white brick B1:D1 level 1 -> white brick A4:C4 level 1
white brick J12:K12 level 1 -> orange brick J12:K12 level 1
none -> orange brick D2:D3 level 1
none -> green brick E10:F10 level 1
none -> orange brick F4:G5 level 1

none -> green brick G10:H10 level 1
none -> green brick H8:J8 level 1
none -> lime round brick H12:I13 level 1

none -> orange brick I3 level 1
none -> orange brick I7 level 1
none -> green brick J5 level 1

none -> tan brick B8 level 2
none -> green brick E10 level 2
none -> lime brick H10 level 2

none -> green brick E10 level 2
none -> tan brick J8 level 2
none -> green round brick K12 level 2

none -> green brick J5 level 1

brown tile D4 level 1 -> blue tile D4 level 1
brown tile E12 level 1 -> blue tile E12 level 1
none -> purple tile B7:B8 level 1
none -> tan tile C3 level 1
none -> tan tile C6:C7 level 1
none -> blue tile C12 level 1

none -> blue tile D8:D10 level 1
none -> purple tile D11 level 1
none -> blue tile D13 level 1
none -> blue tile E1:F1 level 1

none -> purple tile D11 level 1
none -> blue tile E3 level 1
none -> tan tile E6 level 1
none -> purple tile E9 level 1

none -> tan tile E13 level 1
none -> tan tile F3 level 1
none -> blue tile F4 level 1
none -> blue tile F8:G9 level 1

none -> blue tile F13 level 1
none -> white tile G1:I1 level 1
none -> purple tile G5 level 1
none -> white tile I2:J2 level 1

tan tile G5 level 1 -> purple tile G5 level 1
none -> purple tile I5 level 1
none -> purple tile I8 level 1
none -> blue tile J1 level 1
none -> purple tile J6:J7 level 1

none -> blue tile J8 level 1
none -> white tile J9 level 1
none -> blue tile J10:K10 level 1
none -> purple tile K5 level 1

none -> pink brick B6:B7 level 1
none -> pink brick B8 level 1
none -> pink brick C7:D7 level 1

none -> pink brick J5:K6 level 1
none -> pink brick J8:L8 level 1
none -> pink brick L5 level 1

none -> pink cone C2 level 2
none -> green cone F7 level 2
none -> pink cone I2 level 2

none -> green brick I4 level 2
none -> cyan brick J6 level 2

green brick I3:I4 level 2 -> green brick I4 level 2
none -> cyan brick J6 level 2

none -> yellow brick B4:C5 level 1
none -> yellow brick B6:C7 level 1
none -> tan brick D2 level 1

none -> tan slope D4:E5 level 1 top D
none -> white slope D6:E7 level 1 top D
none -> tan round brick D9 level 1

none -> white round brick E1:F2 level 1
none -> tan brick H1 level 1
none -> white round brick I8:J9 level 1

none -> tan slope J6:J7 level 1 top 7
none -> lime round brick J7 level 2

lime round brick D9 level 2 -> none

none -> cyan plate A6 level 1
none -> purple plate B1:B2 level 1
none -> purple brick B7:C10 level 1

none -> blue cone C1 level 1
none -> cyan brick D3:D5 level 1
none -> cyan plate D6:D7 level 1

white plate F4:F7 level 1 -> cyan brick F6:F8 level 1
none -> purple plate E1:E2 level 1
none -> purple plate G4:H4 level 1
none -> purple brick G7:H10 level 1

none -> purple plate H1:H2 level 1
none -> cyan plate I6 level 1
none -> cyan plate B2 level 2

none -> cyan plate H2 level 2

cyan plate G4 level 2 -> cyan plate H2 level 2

+ + + + +

Your output should be the listing's lines, exact and complete, from its first line to the line that contains "none -> purple tile G5 level 1", inclusive.

white brick B1:D1 level 1 -> white brick A4:C4 level 1
white brick J12:K12 level 1 -> orange brick J12:K12 level 1
none -> orange brick D2:D3 level 1
none -> green brick E10:F10 level 1
none -> orange brick F4:G5 level 1

none -> green brick G10:H10 level 1
none -> green brick H8:J8 level 1
none -> lime round brick H12:I13 level 1

none -> orange brick I3 level 1
none -> orange brick I7 level 1
none -> green brick J5 level 1

none -> tan brick B8 level 2
none -> green brick E10 level 2
none -> lime brick H10 level 2

none -> green brick E10 level 2
none -> tan brick J8 level 2
none -> green round brick K12 level 2

none -> green brick J5 level 1

brown tile D4 level 1 -> blue tile D4 level 1
brown tile E12 level 1 -> blue tile E12 level 1
none -> purple tile B7:B8 level 1
none -> tan tile C3 level 1
none -> tan tile C6:C7 level 1
none -> blue tile C12 level 1

none -> blue tile D8:D10 level 1
none -> purple tile D11 level 1
none -> blue tile D13 level 1
none -> blue tile E1:F1 level 1

none -> purple tile D11 level 1
none -> blue tile E3 level 1
none -> tan tile E6 level 1
none -> purple tile E9 level 1

none -> tan tile E13 level 1
none -> tan tile F3 level 1
none -> blue tile F4 level 1
none -> blue tile F8:G9 level 1

none -> blue tile F13 level 1
none -> white tile G1:I1 level 1
none -> purple tile G5 level 1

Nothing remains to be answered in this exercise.